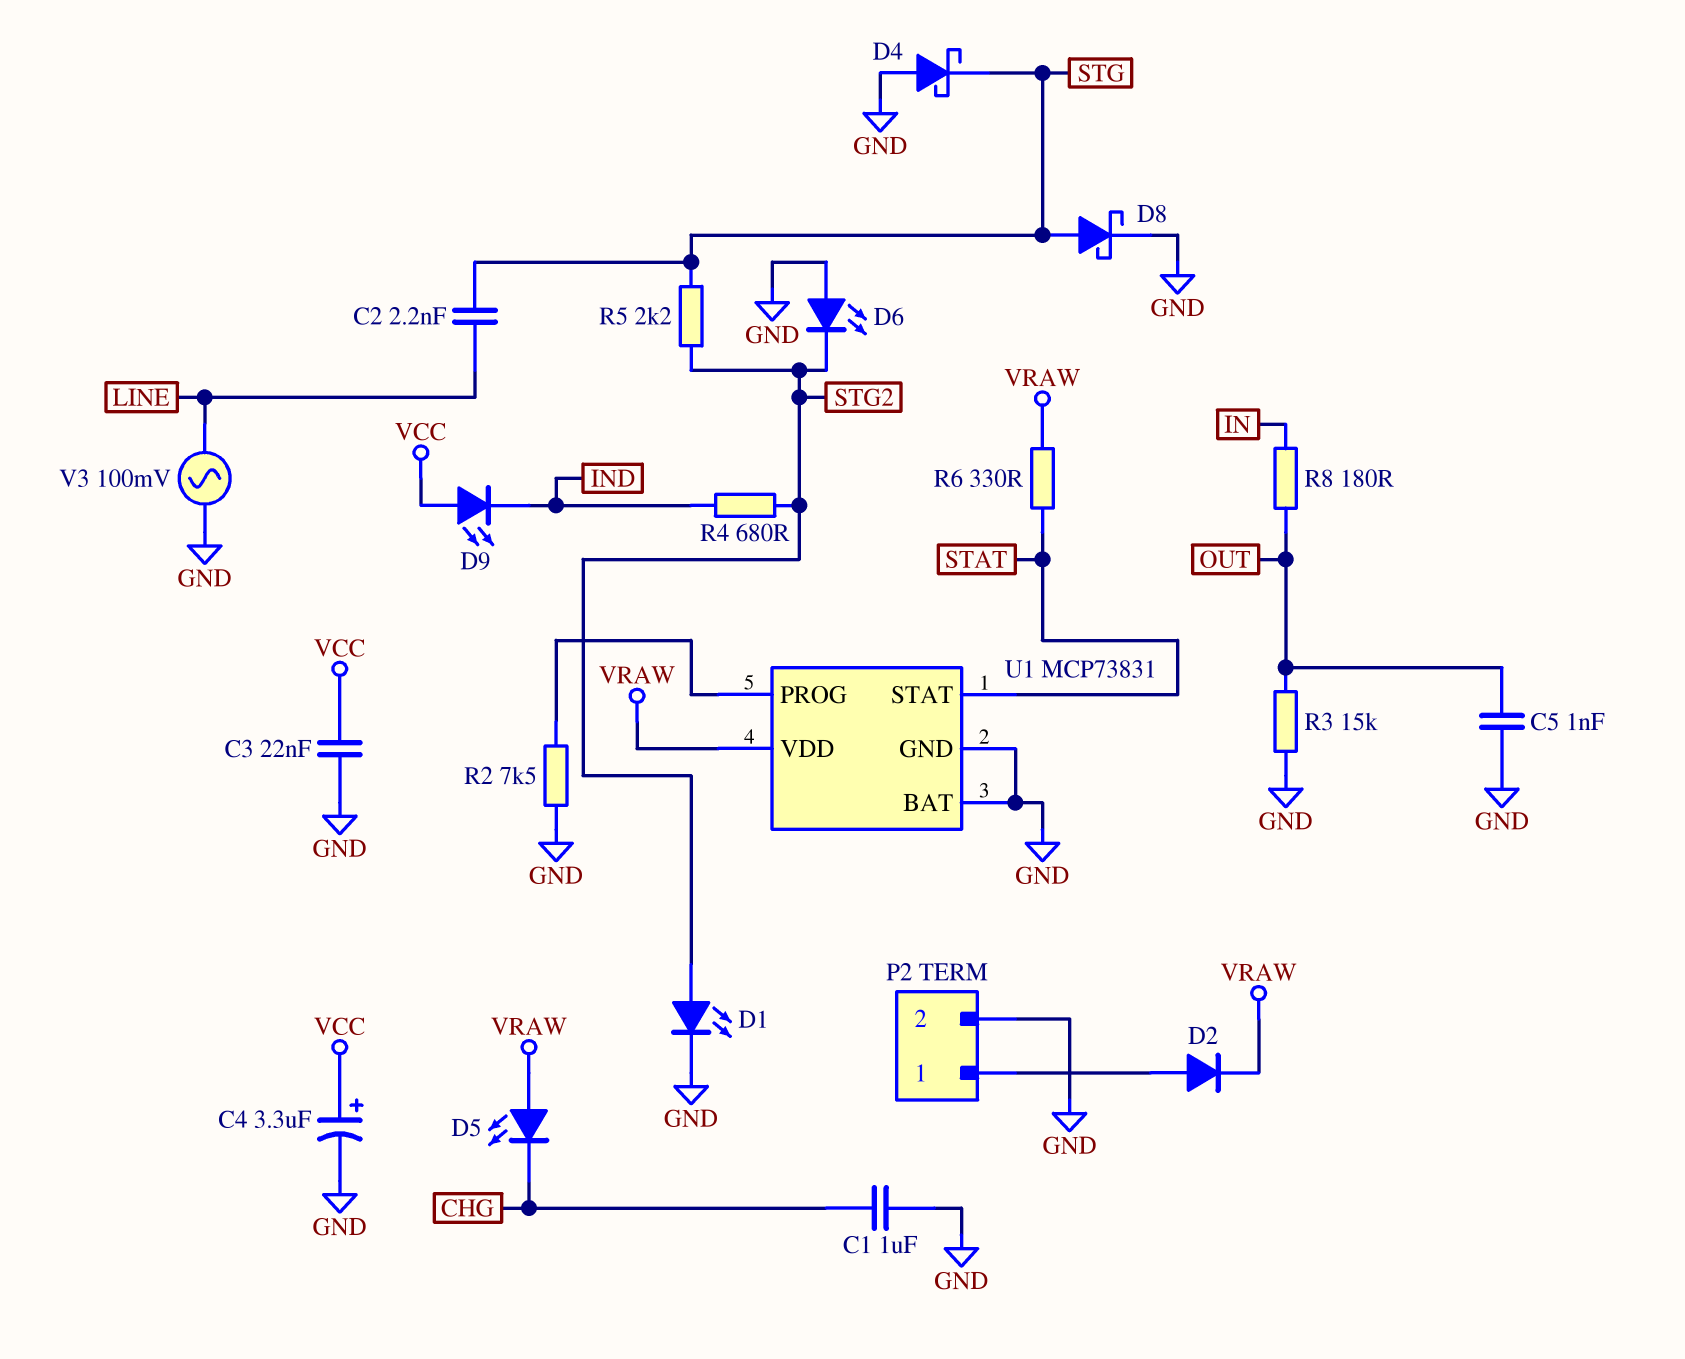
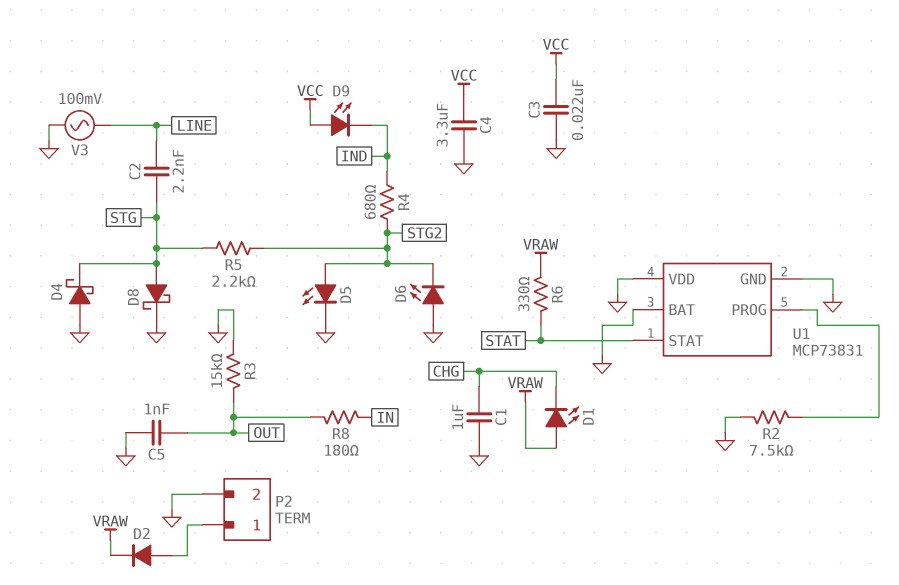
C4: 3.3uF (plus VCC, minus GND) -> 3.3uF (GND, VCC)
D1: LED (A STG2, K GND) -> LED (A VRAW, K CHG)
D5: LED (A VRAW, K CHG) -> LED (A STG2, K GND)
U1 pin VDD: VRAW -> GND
* * *
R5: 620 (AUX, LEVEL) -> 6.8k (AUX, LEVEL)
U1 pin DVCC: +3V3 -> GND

> **EXERCISE REQUIREMENTS**
Above this task is a listing. Restate, word for word and with nothing added, the lines from the one with "D1: LED (A STG2, K" through the one with "U1 pin VDD: VRAW -> GND".

> **TASK SOLUTION**
D1: LED (A STG2, K GND) -> LED (A VRAW, K CHG)
D5: LED (A VRAW, K CHG) -> LED (A STG2, K GND)
U1 pin VDD: VRAW -> GND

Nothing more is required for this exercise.